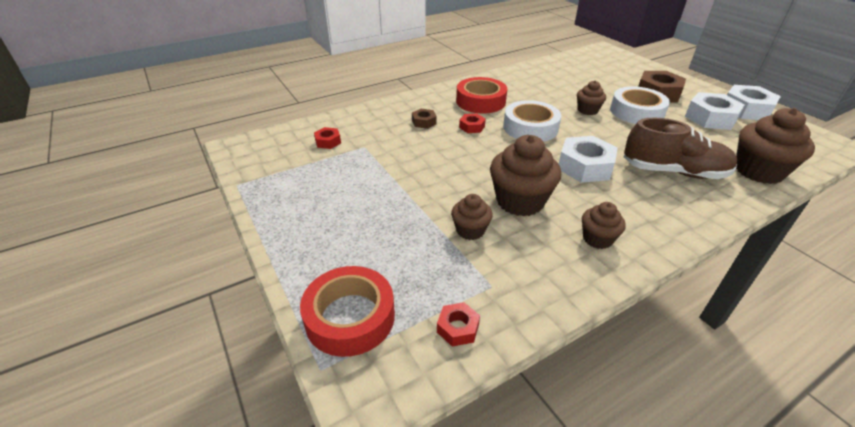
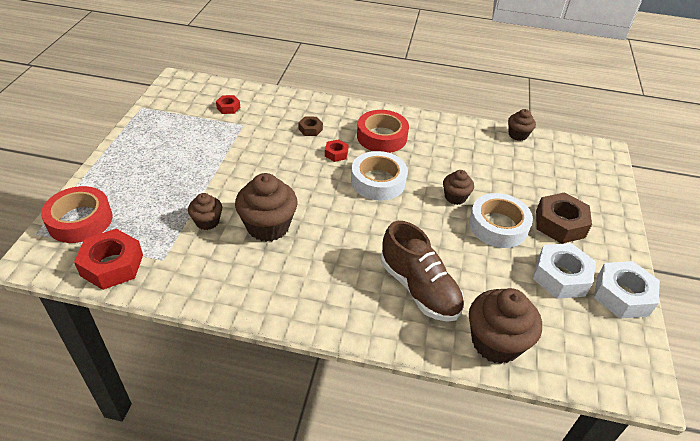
camera: 40 degrees right, 5 degrees up
(458, 328) = (112, 265): red nut -> red nut, size x1.95
(585, 166) = (358, 236): white nut -> none
(597, 239) = (268, 284): brown cupcake -> brown cupcake (518, 135)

**Directions**
Repeat the data word for word, excluding any image.

**Task response**
camera: 40 degrees right, 5 degrees up
(458, 328) = (112, 265): red nut -> red nut, size x1.95
(585, 166) = (358, 236): white nut -> none
(597, 239) = (268, 284): brown cupcake -> brown cupcake (518, 135)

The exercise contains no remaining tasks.